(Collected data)
__________________________________________________
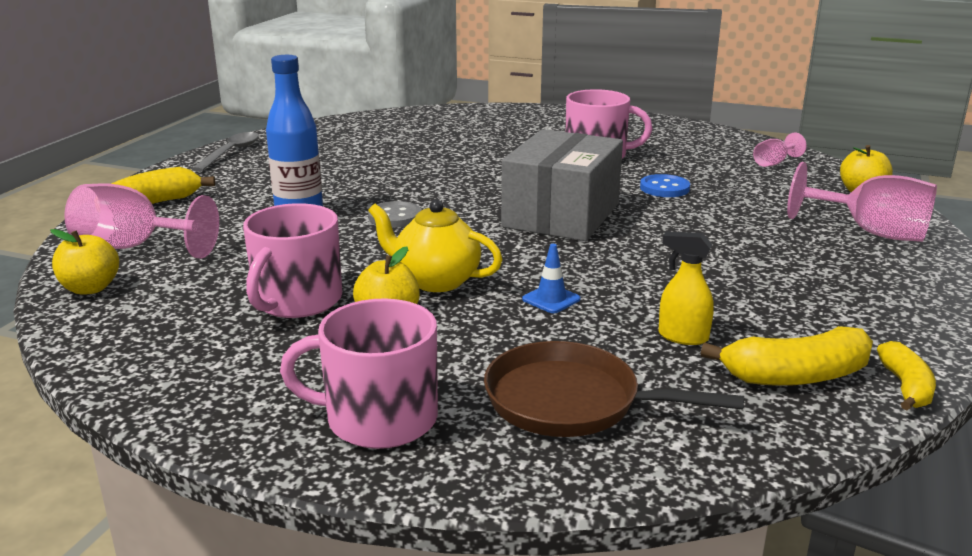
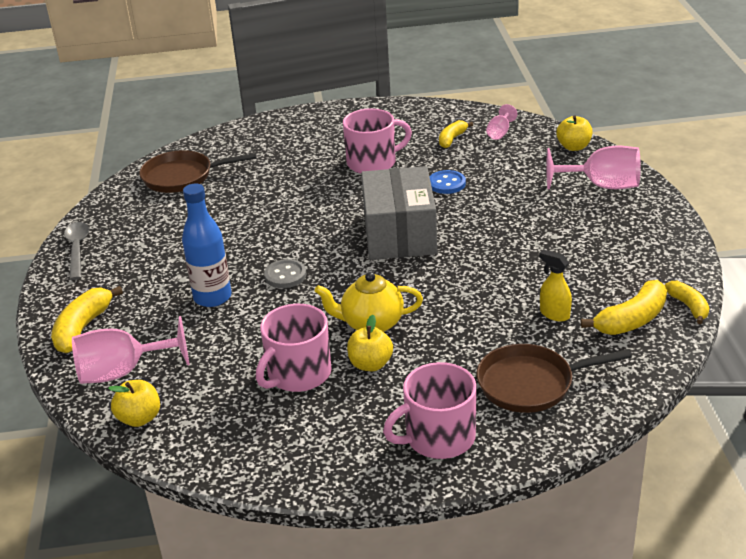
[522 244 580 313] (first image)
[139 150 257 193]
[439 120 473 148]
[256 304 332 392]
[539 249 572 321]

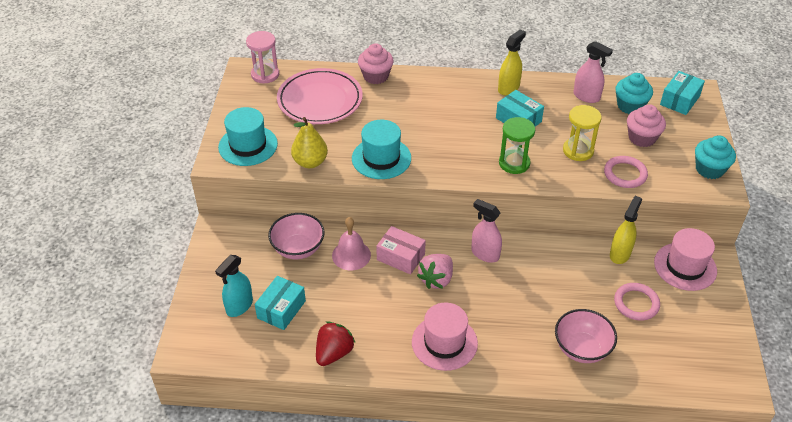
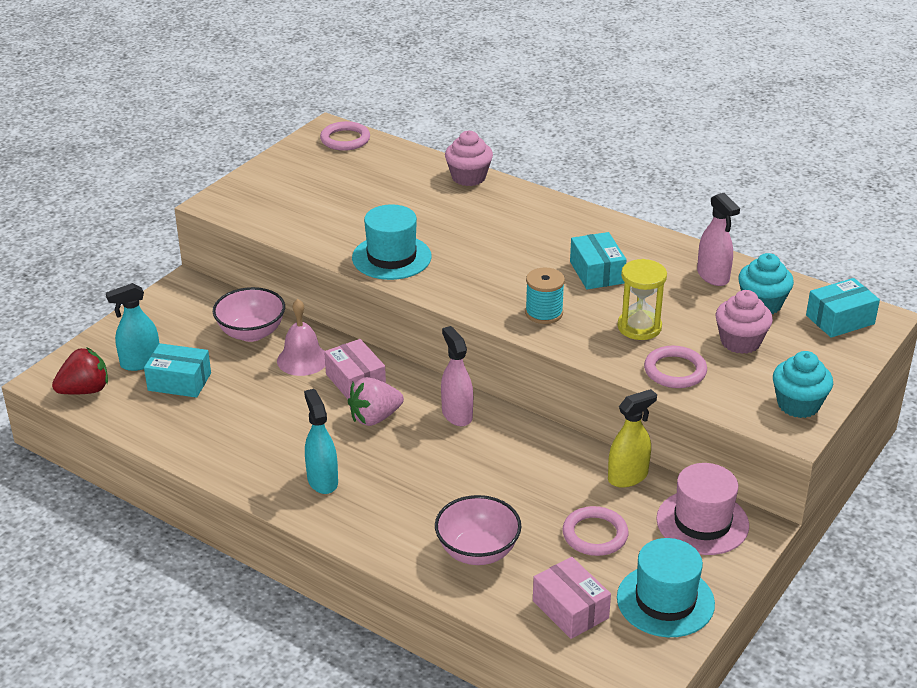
[277 68 363 124] (first image)
[291 117 328 168] (first image)
[498 29 526 95] (first image)
[533 557 611 639]
[617 538 715 637]
[52 347 108 394]
[320 121 370 151]
[304 389 338 494]
[525 267 565 324]
[144 343 211 398]

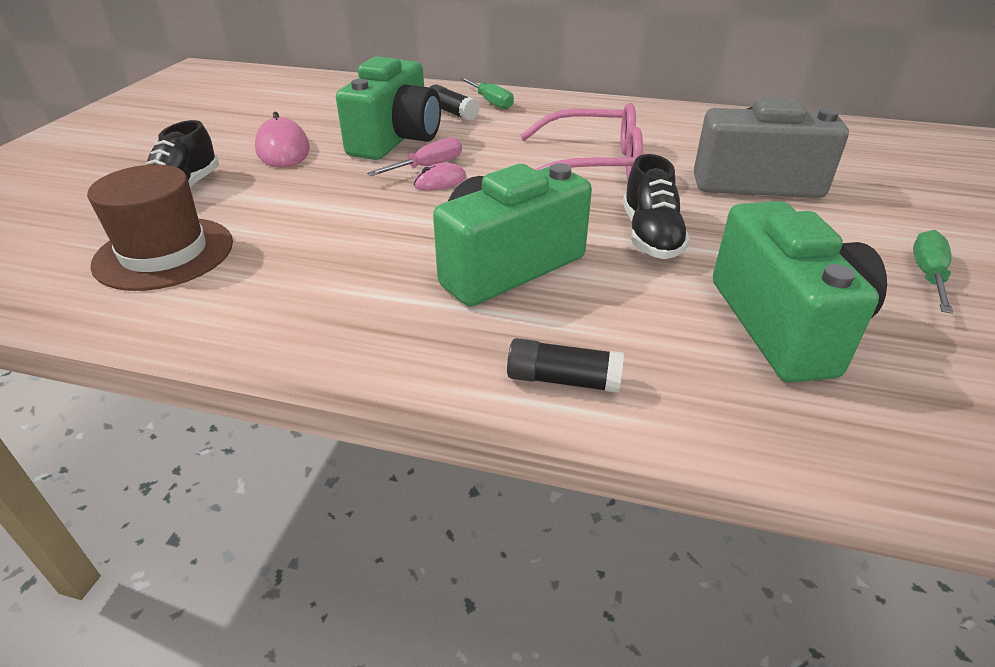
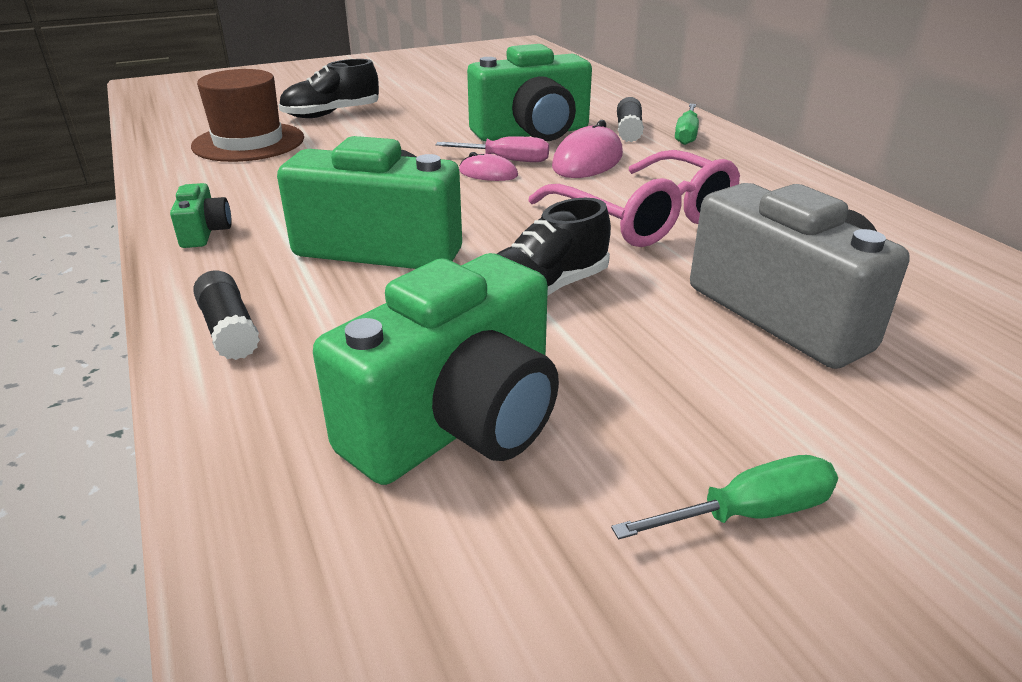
[170 183 232 248]
[552 120 623 178]

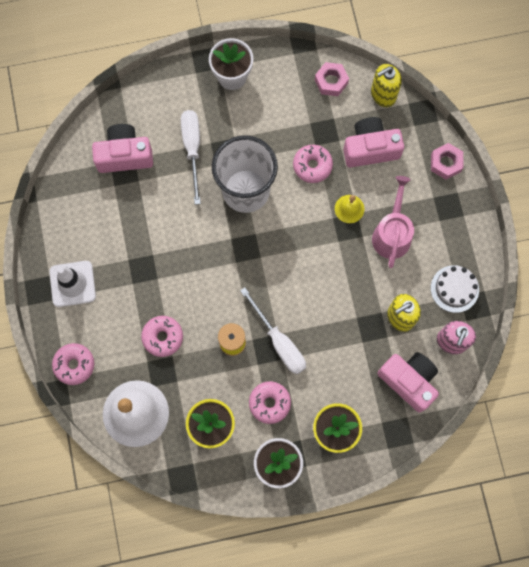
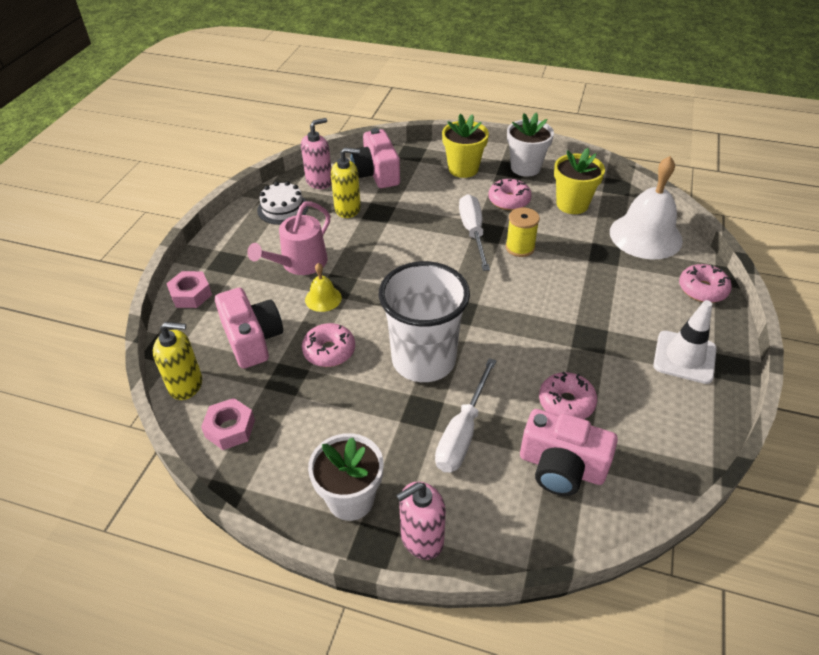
[396 481 446 560]
[539 372 597 419]
[215 288 283 369]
__________________________________________________
To do: In the records above, find the line containing "[256 304 332 392]", then write out exactly that line and every later one through the last, omitting pictures.

Reply to the task:
[256 304 332 392]
[539 249 572 321]

[277 68 363 124] (first image)
[291 117 328 168] (first image)
[498 29 526 95] (first image)
[533 557 611 639]
[617 538 715 637]
[52 347 108 394]
[320 121 370 151]
[304 389 338 494]
[525 267 565 324]
[144 343 211 398]

[170 183 232 248]
[552 120 623 178]

[396 481 446 560]
[539 372 597 419]
[215 288 283 369]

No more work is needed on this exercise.